= What is being asked =
Take the line that contains "SW1: button (+5V, PWR) -> switch (+5V, PWR)" and each one after it through the last line below, and retype them exactly. Leave out the pictures.

= Task inputs =
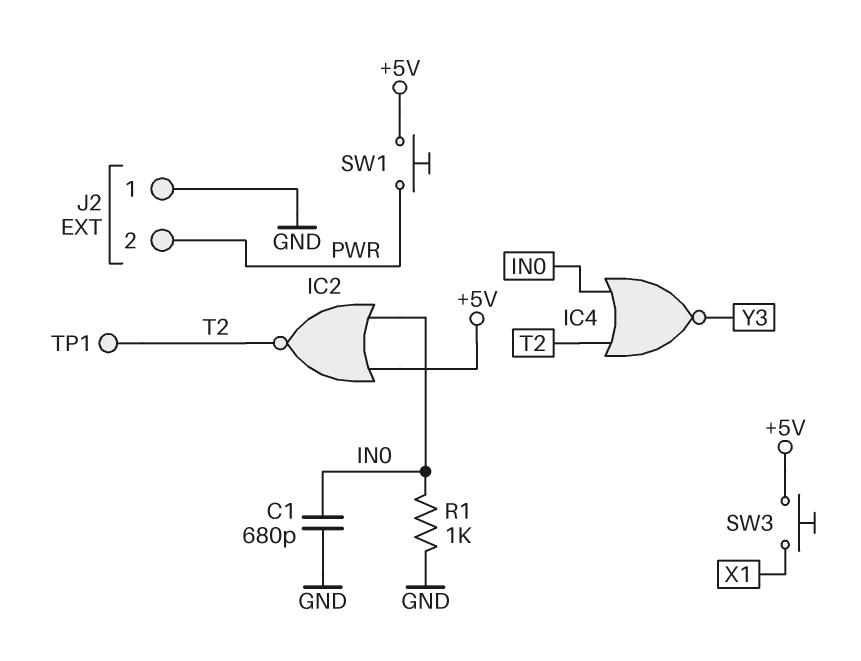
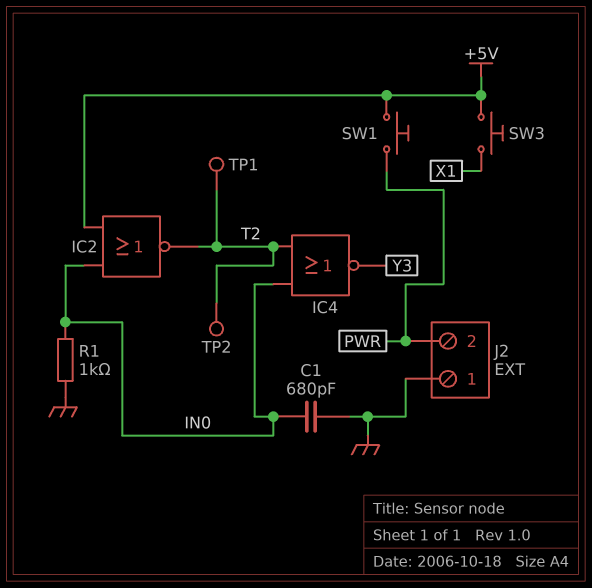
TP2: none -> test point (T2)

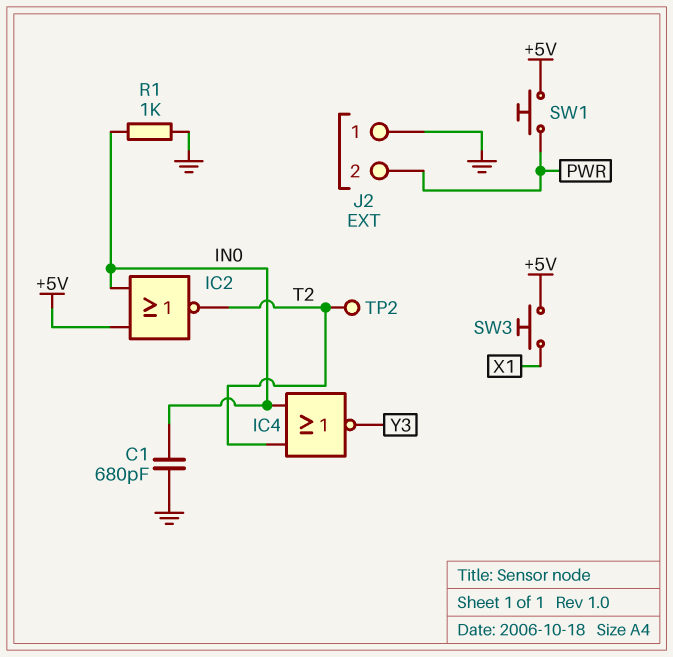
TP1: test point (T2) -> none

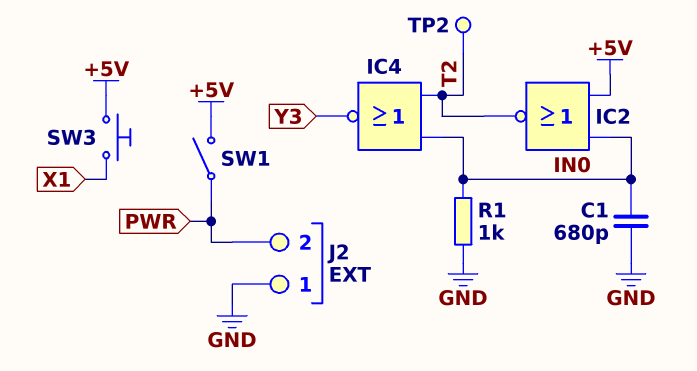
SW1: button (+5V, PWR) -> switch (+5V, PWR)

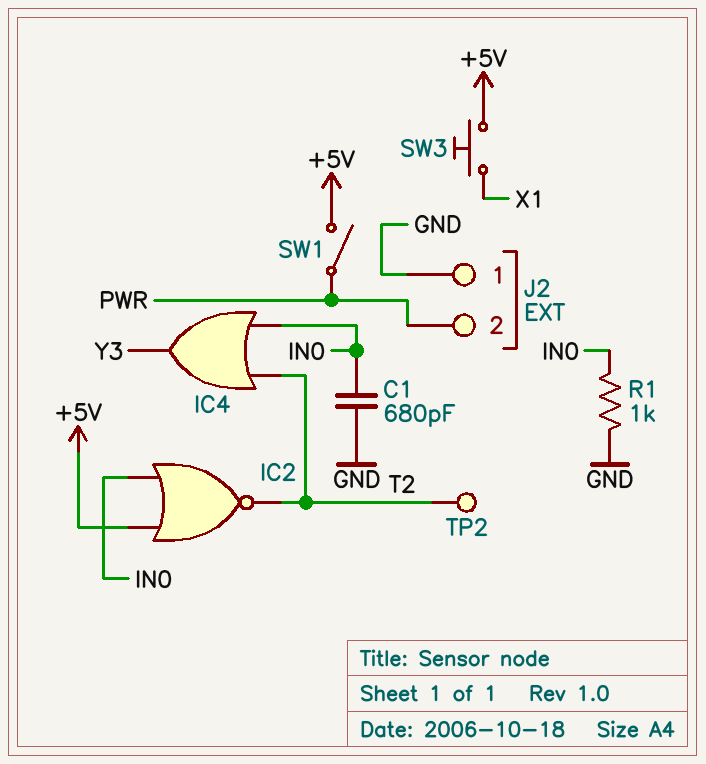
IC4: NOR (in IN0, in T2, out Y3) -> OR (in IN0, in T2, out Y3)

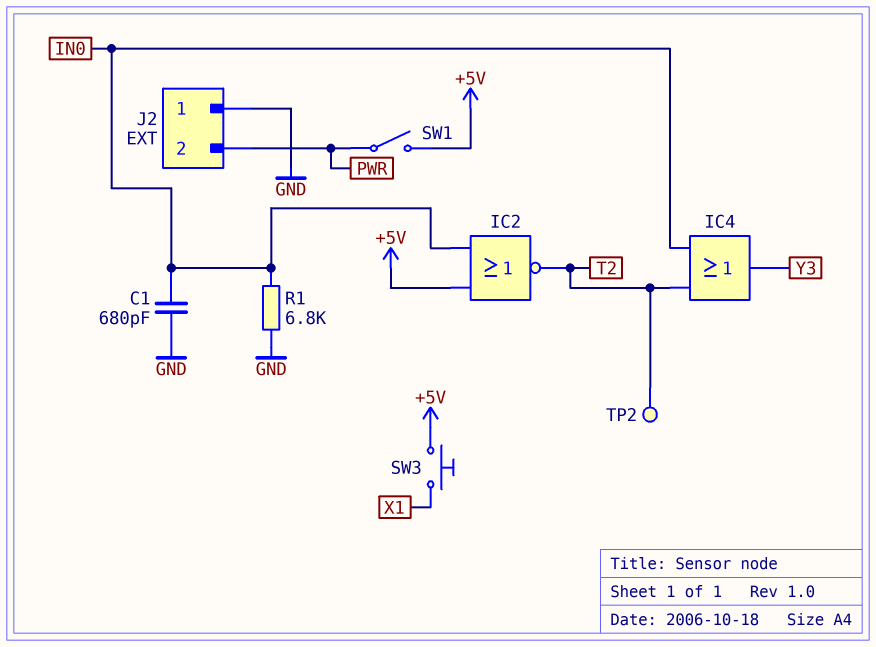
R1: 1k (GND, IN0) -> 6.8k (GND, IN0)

= Answer space =
SW1: button (+5V, PWR) -> switch (+5V, PWR)

IC4: NOR (in IN0, in T2, out Y3) -> OR (in IN0, in T2, out Y3)

R1: 1k (GND, IN0) -> 6.8k (GND, IN0)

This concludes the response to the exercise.